**Assignment**
When you reach the line in the listing below that contains "blue vase: 2 -> 3", begin returning lines exactly as written, and stop after the line that contains "yellow vase: 1 -> 3". Return no other lines.

** Opening Records for this task block **

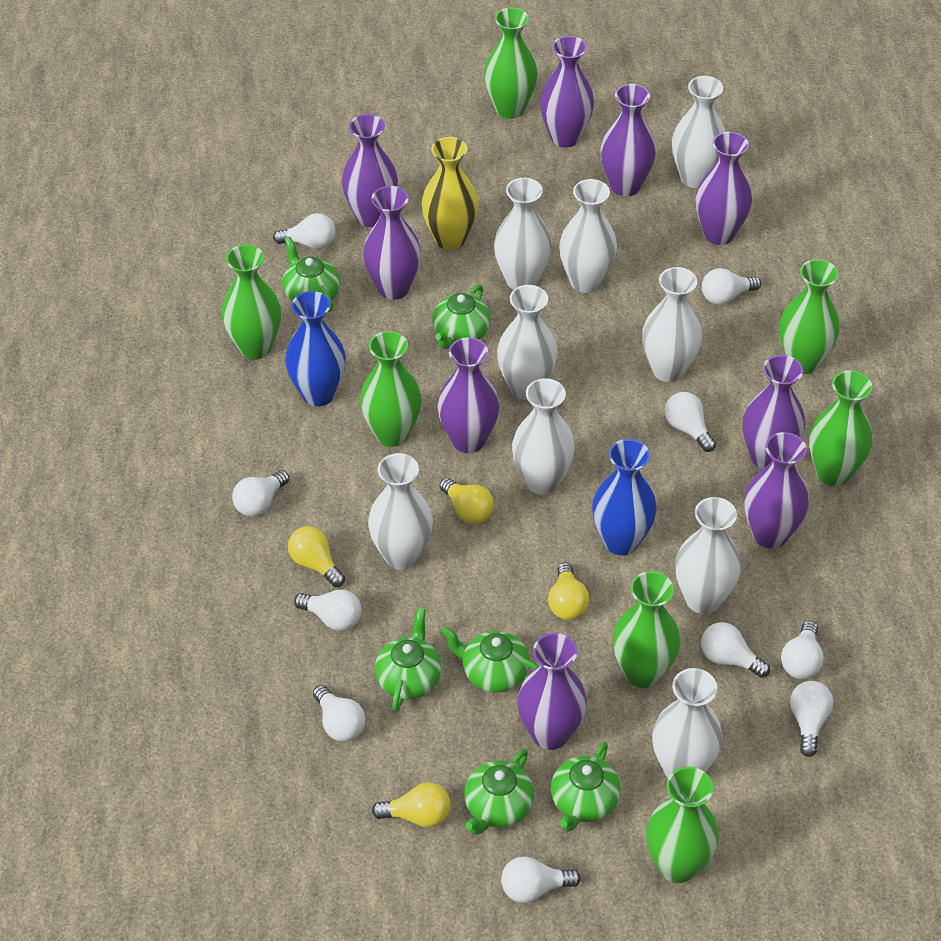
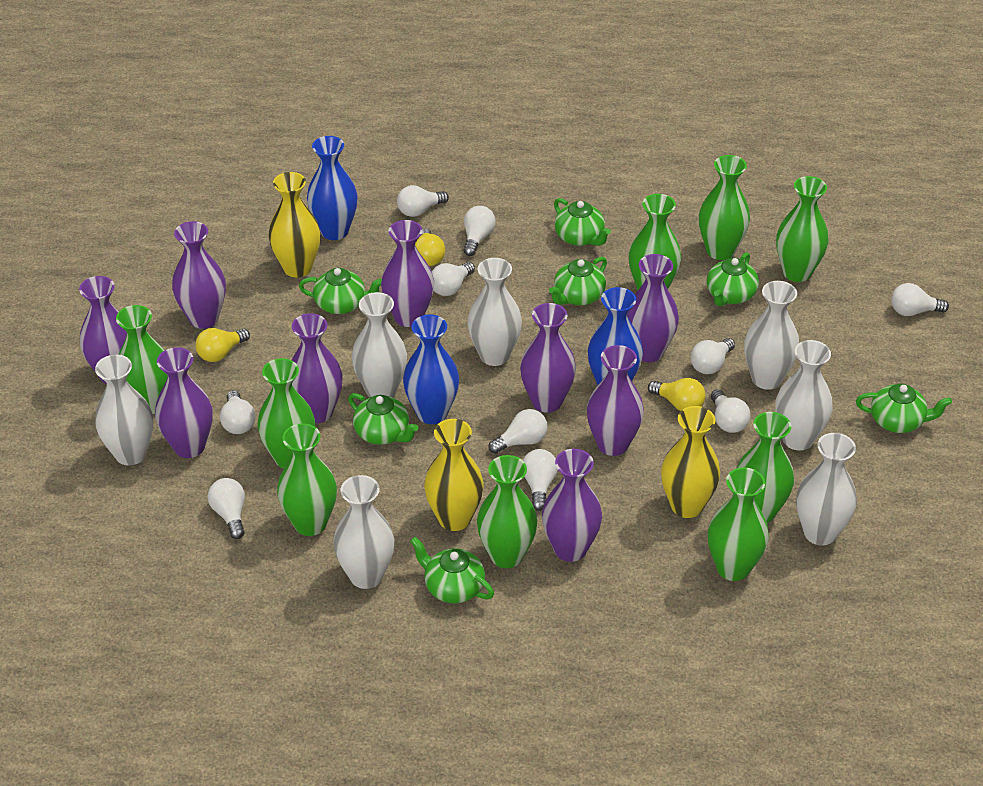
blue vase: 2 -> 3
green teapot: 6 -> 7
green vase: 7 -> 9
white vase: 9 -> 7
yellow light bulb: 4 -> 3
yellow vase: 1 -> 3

** Closing Records for this task block **
** Opening Records for this task block **

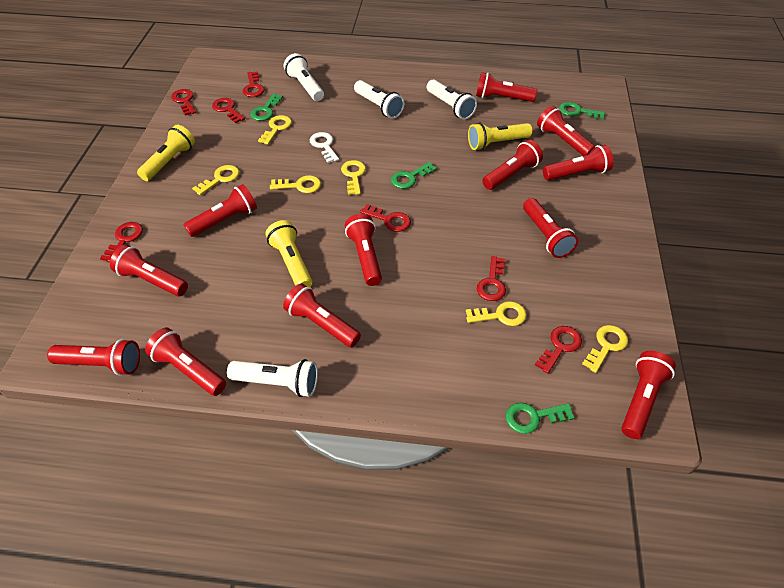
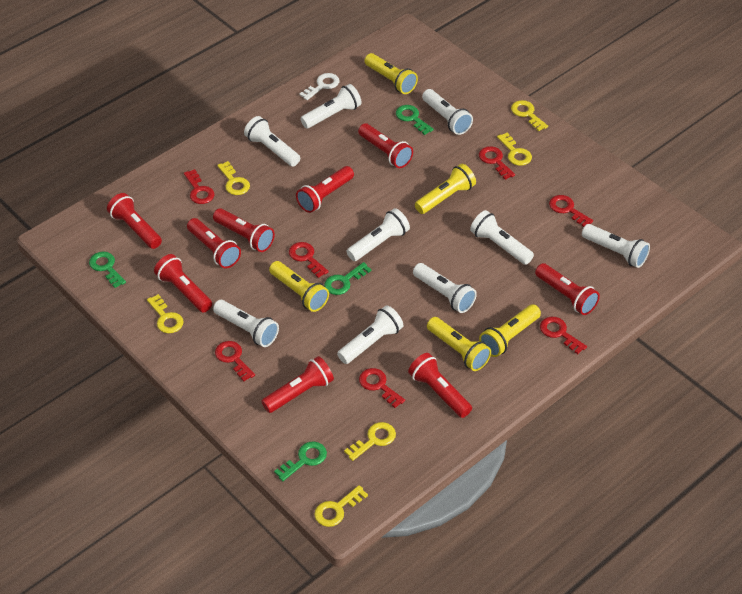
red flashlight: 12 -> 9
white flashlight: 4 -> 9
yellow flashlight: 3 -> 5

** Closing Records for this task block **

**Task result**
blue vase: 2 -> 3
green teapot: 6 -> 7
green vase: 7 -> 9
white vase: 9 -> 7
yellow light bulb: 4 -> 3
yellow vase: 1 -> 3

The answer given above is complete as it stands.